Exercise:
Return each line exactly as written. Begin with the first line of the entries and end with the line that has "purple arrow: moved 2 px down".

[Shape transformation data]
====
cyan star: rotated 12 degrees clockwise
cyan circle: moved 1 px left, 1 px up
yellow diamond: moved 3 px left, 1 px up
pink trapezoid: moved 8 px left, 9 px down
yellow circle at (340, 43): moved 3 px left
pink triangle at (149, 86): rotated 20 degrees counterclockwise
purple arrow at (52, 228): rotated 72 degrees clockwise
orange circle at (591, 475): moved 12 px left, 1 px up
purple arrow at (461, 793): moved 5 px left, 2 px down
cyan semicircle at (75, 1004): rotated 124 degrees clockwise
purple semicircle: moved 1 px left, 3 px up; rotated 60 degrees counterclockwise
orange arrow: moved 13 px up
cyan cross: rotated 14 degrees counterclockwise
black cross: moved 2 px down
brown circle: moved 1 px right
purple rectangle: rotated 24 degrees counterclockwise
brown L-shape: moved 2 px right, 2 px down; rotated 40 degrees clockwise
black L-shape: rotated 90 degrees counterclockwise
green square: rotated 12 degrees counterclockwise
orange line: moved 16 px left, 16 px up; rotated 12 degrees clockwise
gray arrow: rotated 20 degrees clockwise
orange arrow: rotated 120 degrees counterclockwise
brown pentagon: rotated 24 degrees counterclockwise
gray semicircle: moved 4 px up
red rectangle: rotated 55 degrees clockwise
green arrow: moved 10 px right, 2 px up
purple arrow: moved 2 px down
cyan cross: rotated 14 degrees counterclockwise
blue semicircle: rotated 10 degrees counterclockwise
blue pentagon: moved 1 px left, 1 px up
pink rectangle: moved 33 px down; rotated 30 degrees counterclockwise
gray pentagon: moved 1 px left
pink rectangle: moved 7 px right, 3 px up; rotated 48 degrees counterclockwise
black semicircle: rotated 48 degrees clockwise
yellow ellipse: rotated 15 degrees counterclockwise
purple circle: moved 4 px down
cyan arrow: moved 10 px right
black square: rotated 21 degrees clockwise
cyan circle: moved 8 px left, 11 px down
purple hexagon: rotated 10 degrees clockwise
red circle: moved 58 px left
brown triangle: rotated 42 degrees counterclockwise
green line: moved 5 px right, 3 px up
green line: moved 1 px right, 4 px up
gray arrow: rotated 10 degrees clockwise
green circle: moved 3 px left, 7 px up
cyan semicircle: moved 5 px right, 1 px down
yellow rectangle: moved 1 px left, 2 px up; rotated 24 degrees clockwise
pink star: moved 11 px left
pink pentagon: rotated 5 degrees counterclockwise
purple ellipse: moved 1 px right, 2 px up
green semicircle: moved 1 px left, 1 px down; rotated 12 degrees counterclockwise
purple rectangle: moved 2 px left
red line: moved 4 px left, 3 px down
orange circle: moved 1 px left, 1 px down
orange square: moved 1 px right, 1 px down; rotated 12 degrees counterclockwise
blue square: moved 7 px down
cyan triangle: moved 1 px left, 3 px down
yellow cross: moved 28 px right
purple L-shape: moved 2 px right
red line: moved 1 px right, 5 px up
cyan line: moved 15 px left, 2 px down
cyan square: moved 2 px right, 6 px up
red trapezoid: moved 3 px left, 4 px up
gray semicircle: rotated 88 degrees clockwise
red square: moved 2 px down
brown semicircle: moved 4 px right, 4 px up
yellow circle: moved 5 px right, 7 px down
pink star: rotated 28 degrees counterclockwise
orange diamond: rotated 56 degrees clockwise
====
Your solution:
cyan star: rotated 12 degrees clockwise
cyan circle: moved 1 px left, 1 px up
yellow diamond: moved 3 px left, 1 px up
pink trapezoid: moved 8 px left, 9 px down
yellow circle at (340, 43): moved 3 px left
pink triangle at (149, 86): rotated 20 degrees counterclockwise
purple arrow at (52, 228): rotated 72 degrees clockwise
orange circle at (591, 475): moved 12 px left, 1 px up
purple arrow at (461, 793): moved 5 px left, 2 px down
cyan semicircle at (75, 1004): rotated 124 degrees clockwise
purple semicircle: moved 1 px left, 3 px up; rotated 60 degrees counterclockwise
orange arrow: moved 13 px up
cyan cross: rotated 14 degrees counterclockwise
black cross: moved 2 px down
brown circle: moved 1 px right
purple rectangle: rotated 24 degrees counterclockwise
brown L-shape: moved 2 px right, 2 px down; rotated 40 degrees clockwise
black L-shape: rotated 90 degrees counterclockwise
green square: rotated 12 degrees counterclockwise
orange line: moved 16 px left, 16 px up; rotated 12 degrees clockwise
gray arrow: rotated 20 degrees clockwise
orange arrow: rotated 120 degrees counterclockwise
brown pentagon: rotated 24 degrees counterclockwise
gray semicircle: moved 4 px up
red rectangle: rotated 55 degrees clockwise
green arrow: moved 10 px right, 2 px up
purple arrow: moved 2 px down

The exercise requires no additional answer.